**EXERCISE DESCRIPTION:** In the entries below, which lines run from the one containing "LUX pin GND: GND -> none" to the one containing "RGB2 pin G: TX -> 16"? Copy exactly those lines, ends included, and no others.

[Change detection outputs]
——————
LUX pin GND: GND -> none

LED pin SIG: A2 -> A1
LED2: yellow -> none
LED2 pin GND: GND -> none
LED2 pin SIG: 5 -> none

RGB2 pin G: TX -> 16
——————
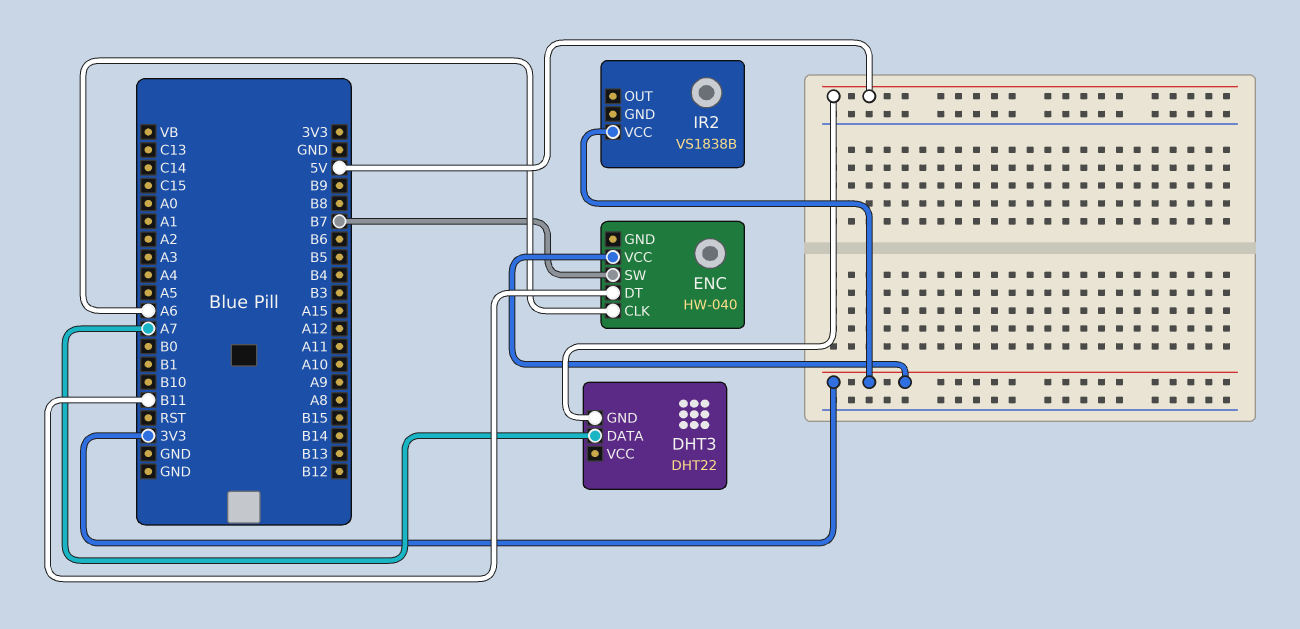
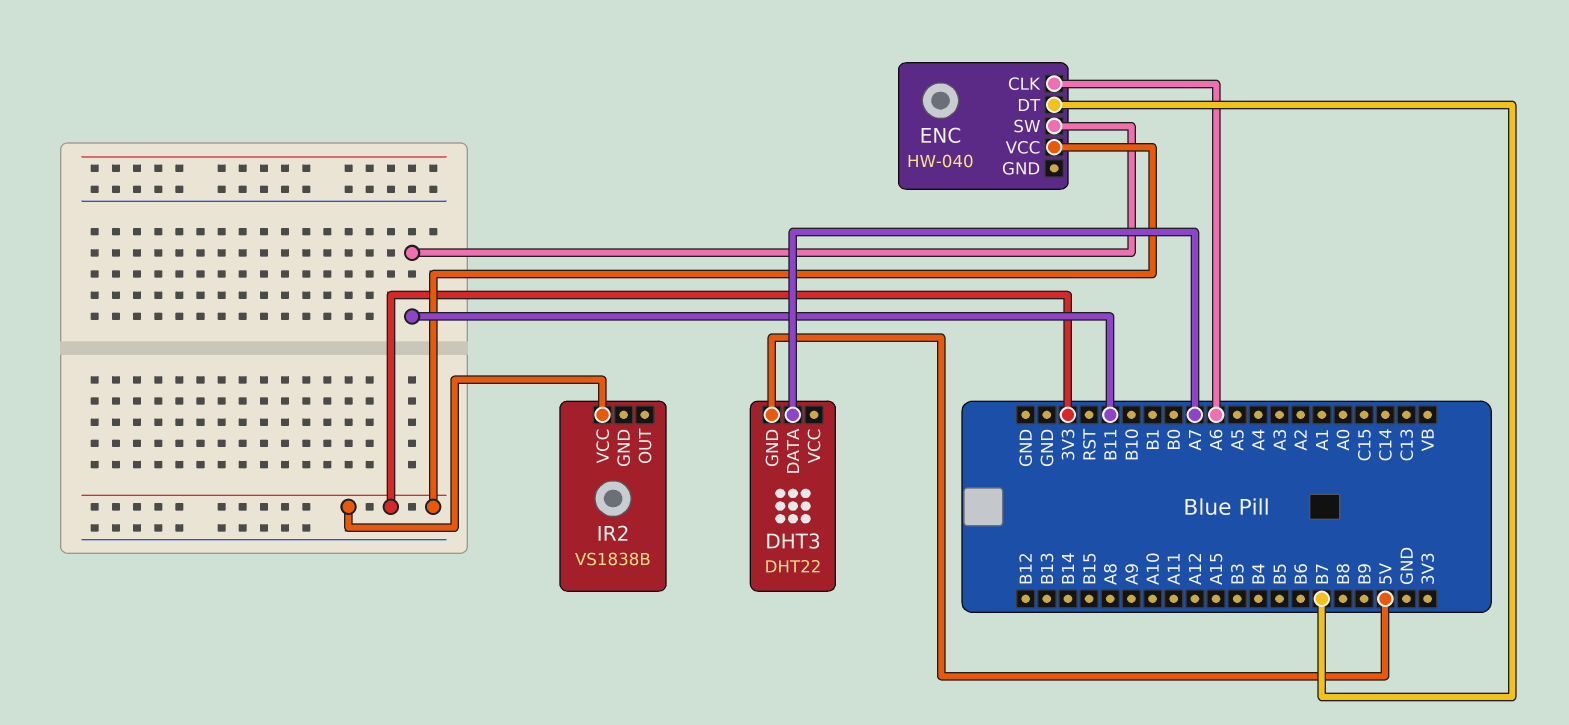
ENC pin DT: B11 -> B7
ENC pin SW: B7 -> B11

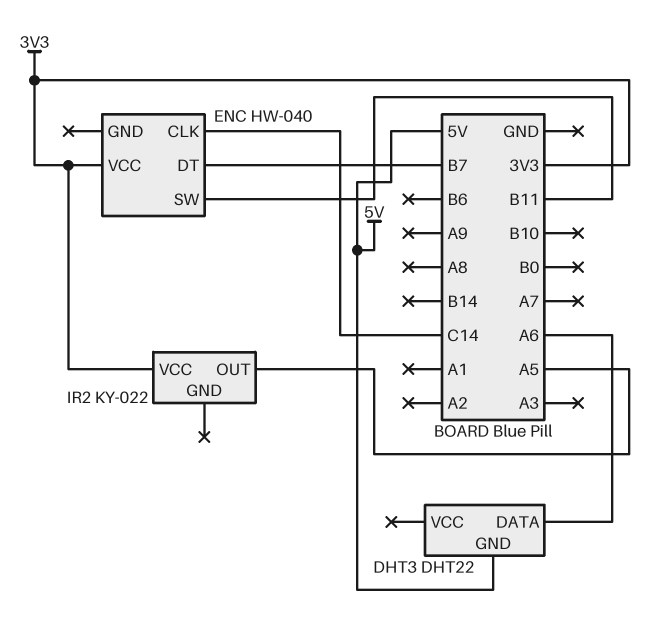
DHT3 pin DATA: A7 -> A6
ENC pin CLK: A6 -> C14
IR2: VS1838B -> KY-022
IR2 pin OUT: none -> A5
——————
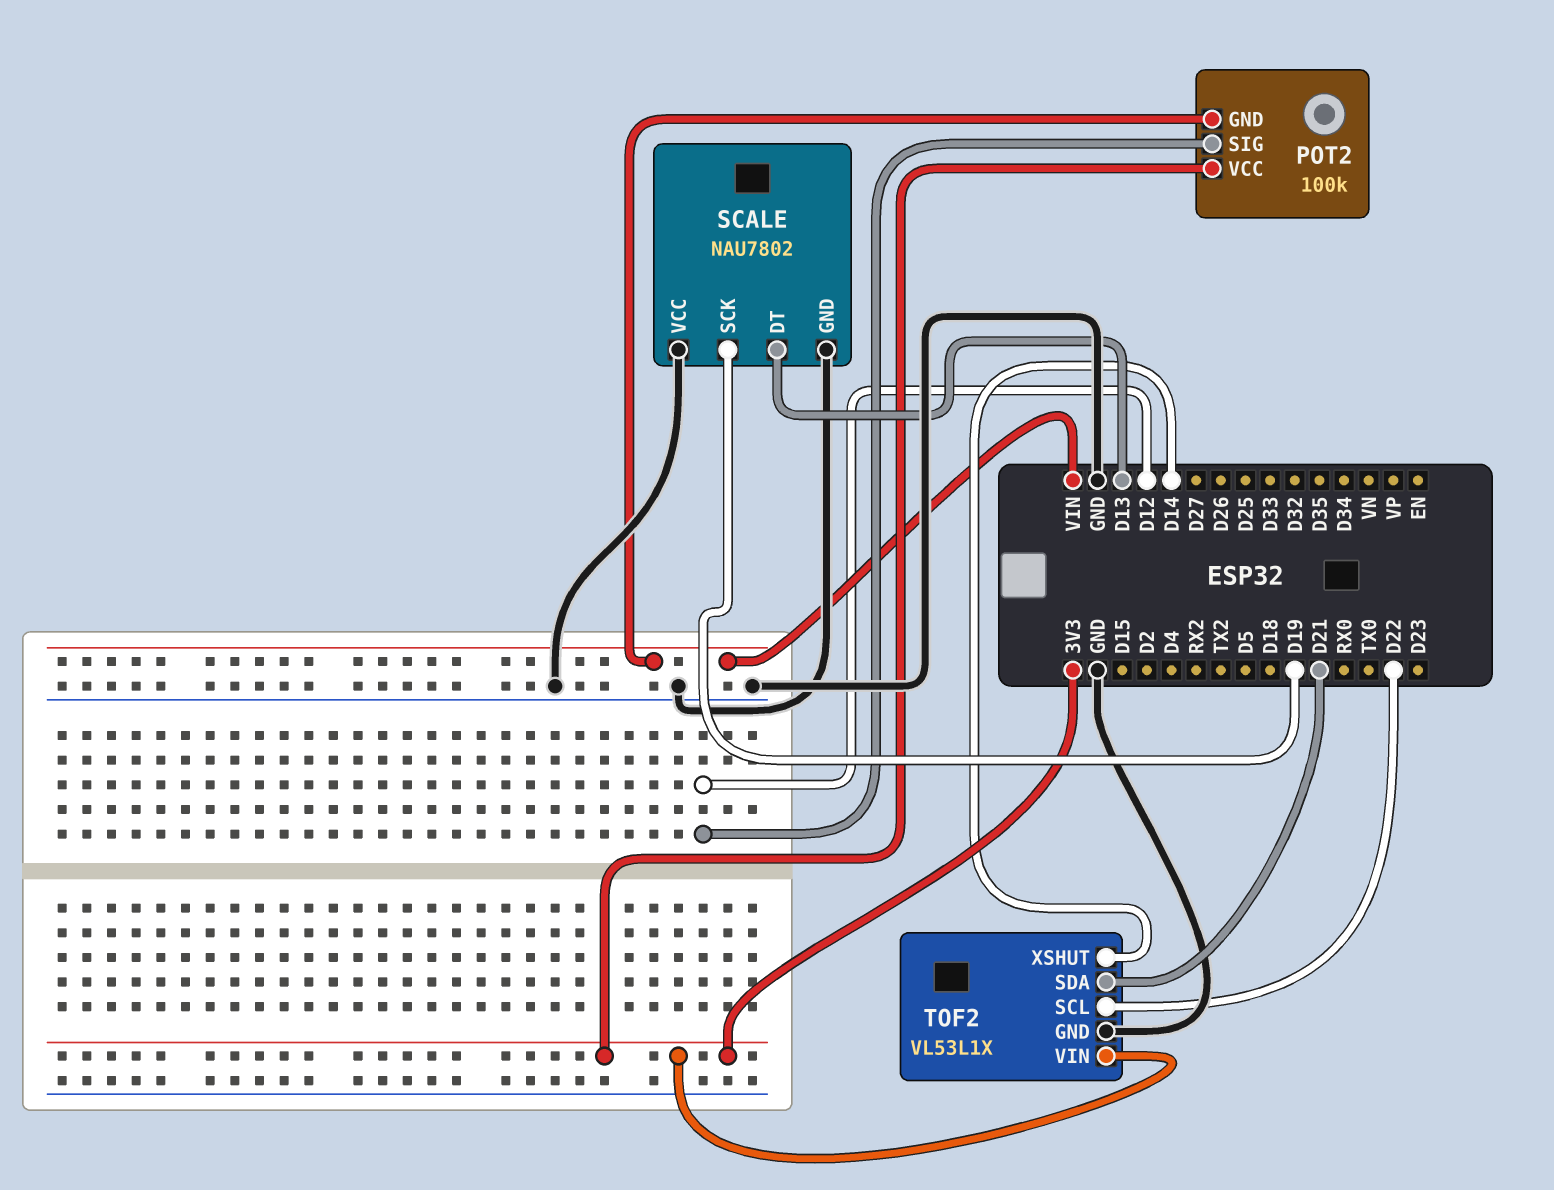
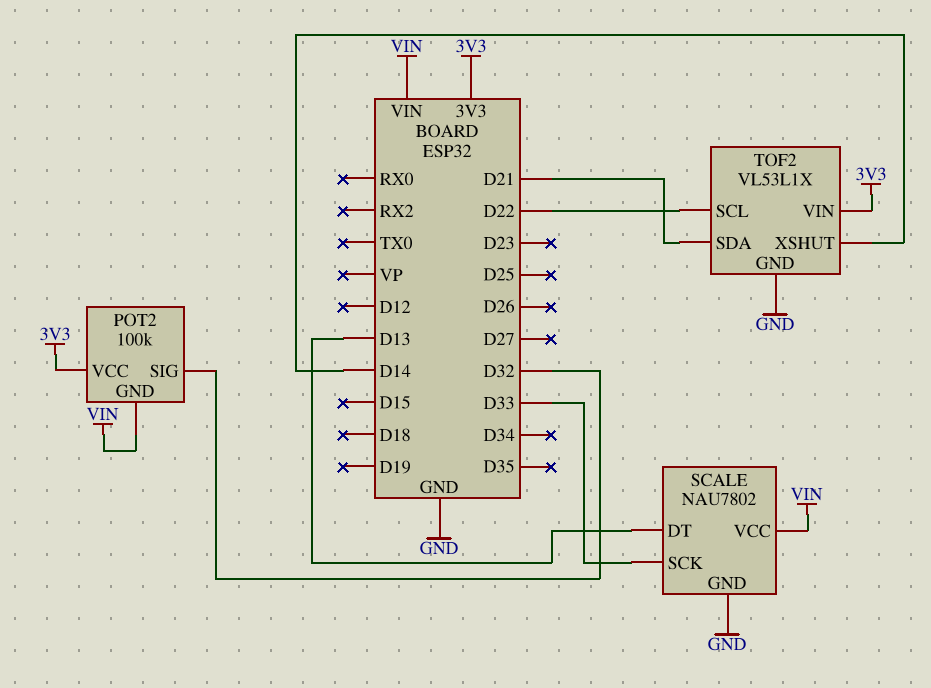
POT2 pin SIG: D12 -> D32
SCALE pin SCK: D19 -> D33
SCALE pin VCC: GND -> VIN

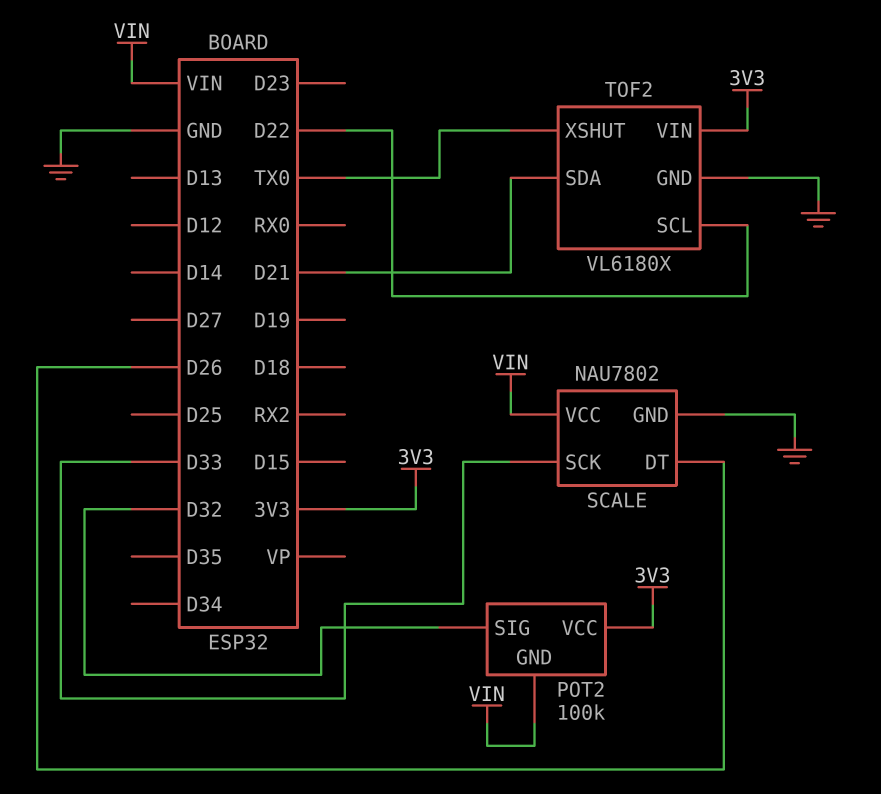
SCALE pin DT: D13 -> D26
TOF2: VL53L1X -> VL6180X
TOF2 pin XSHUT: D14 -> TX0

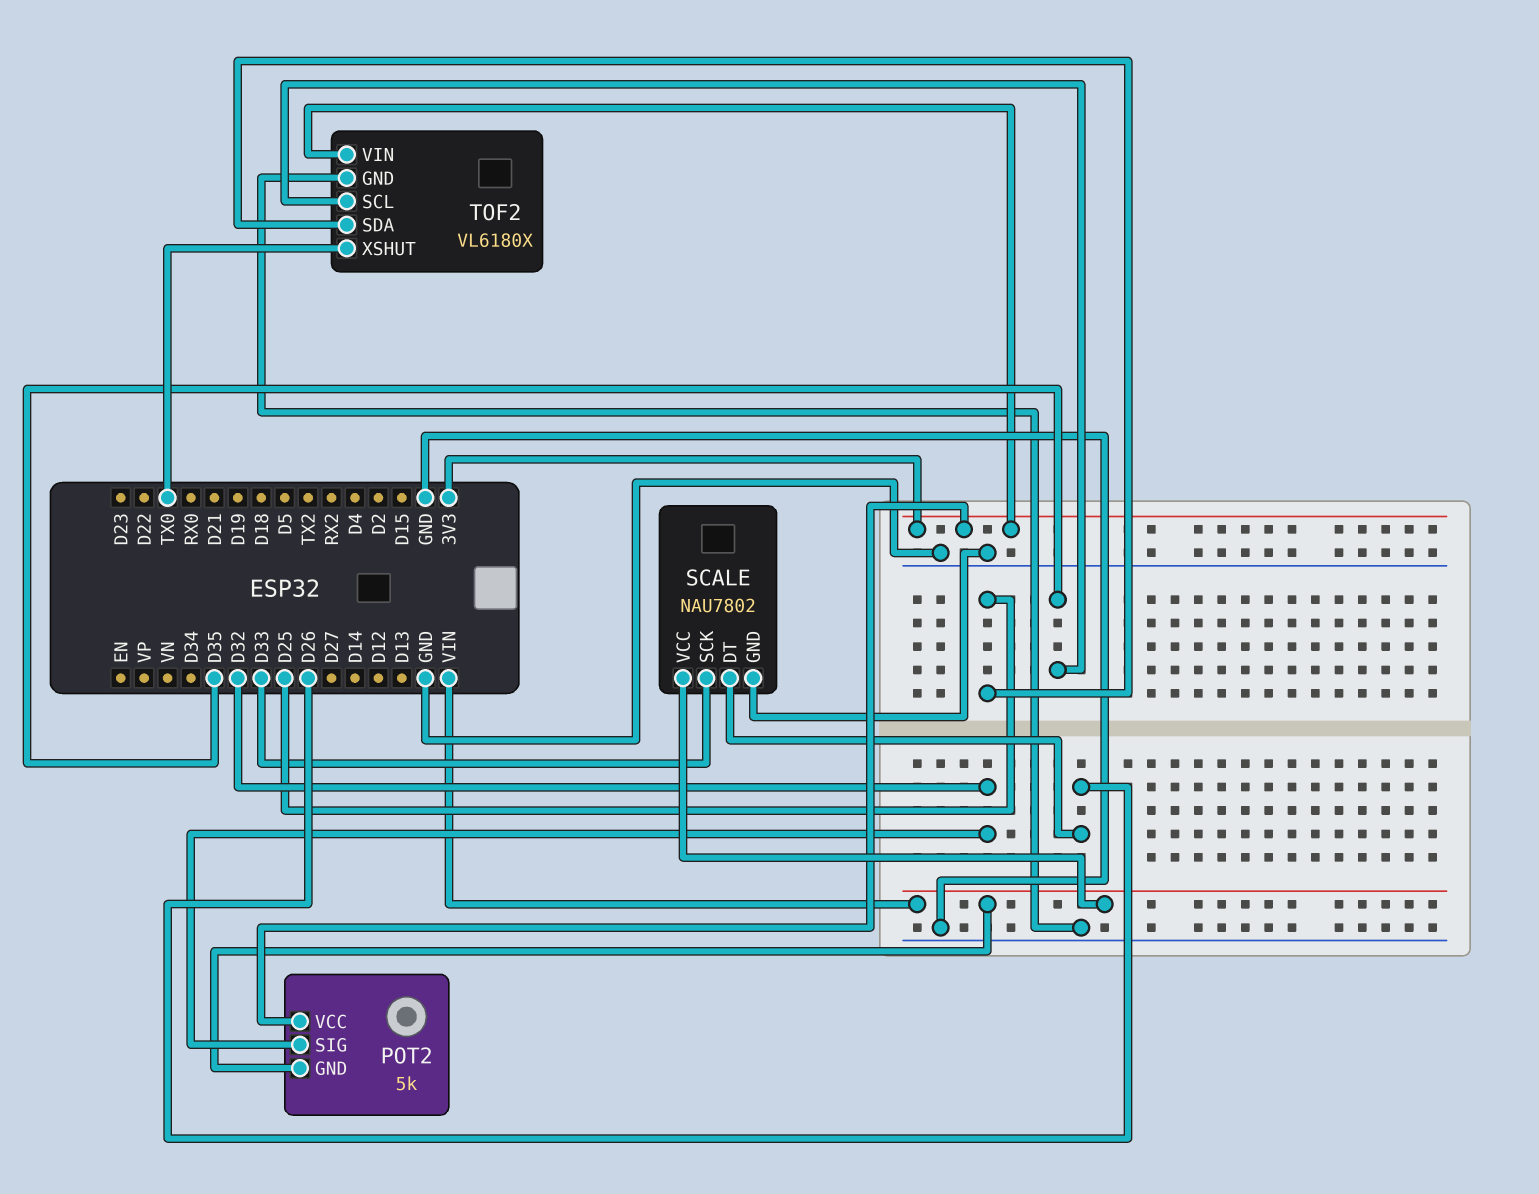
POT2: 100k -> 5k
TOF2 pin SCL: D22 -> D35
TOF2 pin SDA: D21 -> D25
——————
**YOUR RESPONSE:**
LUX pin GND: GND -> none

LED pin SIG: A2 -> A1
LED2: yellow -> none
LED2 pin GND: GND -> none
LED2 pin SIG: 5 -> none

RGB2 pin G: TX -> 16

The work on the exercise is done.